▶ **SUPPLIED DATA**:
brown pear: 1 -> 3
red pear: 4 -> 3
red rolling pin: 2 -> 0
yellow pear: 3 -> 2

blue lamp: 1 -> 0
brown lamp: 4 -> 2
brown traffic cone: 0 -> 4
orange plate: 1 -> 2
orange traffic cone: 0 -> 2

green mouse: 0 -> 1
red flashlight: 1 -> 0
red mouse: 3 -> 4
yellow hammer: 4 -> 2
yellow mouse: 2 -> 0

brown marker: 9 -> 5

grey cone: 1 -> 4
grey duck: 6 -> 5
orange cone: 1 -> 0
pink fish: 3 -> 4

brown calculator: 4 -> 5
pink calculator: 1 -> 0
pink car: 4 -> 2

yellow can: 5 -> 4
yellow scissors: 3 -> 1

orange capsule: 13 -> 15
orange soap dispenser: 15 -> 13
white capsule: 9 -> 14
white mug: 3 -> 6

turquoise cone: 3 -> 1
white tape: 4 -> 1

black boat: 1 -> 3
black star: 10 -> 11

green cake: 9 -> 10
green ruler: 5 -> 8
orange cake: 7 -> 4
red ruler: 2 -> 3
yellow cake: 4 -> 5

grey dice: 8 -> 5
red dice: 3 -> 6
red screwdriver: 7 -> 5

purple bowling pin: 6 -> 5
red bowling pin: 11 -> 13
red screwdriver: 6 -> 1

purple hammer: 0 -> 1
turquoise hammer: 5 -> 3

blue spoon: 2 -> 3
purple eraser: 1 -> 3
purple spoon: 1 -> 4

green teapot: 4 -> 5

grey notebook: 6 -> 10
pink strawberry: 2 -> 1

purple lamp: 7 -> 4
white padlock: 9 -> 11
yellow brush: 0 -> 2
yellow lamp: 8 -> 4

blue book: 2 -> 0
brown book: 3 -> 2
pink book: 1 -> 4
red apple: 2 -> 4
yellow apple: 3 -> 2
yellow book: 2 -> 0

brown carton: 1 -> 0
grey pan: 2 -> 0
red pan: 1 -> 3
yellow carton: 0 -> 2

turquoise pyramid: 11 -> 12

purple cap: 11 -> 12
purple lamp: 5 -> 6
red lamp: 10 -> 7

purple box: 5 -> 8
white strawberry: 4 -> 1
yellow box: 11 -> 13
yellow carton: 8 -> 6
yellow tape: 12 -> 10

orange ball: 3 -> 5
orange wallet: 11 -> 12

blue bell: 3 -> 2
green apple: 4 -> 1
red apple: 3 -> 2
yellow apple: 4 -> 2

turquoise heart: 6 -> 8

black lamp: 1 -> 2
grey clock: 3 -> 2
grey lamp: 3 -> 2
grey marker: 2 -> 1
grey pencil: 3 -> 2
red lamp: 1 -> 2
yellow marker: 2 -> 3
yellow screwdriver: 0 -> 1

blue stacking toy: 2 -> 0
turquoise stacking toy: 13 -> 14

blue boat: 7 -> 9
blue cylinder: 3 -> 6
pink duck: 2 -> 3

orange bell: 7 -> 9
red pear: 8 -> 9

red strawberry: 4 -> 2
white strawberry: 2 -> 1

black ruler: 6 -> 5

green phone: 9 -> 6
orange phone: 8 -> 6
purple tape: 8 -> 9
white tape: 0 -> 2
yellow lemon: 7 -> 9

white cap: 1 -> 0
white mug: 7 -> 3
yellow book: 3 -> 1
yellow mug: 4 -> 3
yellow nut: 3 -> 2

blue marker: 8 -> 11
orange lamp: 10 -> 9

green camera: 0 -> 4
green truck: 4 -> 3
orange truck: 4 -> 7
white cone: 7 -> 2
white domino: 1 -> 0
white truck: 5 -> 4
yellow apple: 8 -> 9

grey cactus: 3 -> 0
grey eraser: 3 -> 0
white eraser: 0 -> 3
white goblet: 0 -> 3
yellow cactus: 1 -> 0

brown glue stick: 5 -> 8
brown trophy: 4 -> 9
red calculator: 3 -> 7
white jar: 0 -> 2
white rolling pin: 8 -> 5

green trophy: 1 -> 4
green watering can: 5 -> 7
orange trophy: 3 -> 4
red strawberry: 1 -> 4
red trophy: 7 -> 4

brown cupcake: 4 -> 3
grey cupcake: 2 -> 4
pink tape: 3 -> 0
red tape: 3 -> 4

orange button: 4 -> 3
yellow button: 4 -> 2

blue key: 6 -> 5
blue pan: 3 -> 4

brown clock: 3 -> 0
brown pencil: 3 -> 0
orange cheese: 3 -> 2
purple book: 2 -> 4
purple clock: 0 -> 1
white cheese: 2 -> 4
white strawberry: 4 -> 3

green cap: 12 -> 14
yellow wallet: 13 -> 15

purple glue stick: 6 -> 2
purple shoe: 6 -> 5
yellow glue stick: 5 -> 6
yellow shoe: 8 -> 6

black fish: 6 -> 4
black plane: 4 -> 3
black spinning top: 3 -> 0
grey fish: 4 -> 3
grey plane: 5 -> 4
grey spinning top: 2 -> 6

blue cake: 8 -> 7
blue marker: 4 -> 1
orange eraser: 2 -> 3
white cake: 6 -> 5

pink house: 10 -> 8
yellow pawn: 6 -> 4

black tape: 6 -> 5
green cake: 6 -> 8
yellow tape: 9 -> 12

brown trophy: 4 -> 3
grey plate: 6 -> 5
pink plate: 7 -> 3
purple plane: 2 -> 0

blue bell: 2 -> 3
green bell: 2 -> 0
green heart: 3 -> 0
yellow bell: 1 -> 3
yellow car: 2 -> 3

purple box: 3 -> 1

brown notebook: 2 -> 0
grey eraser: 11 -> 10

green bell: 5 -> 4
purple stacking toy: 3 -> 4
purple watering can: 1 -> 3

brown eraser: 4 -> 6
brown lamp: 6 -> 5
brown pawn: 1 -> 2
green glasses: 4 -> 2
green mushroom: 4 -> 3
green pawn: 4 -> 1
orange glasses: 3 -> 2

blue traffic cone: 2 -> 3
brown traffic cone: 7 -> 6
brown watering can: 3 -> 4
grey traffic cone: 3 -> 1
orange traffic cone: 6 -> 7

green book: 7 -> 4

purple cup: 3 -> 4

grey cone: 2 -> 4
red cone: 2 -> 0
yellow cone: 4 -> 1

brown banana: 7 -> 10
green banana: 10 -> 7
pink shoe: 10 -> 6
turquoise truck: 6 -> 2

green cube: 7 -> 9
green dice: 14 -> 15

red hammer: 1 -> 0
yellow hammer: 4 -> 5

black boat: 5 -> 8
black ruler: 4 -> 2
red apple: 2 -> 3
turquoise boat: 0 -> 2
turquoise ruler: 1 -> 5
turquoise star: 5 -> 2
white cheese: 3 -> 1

▶ **DIRECTIONS**: Would you copy, unchanged, the stretch of the records above that begins at the line containing "yellow glue stick: 5 -> 6" and ends at the line containing "green cake: 6 -> 8", and only that?

▶ **RESULT BELOW**:
yellow glue stick: 5 -> 6
yellow shoe: 8 -> 6

black fish: 6 -> 4
black plane: 4 -> 3
black spinning top: 3 -> 0
grey fish: 4 -> 3
grey plane: 5 -> 4
grey spinning top: 2 -> 6

blue cake: 8 -> 7
blue marker: 4 -> 1
orange eraser: 2 -> 3
white cake: 6 -> 5

pink house: 10 -> 8
yellow pawn: 6 -> 4

black tape: 6 -> 5
green cake: 6 -> 8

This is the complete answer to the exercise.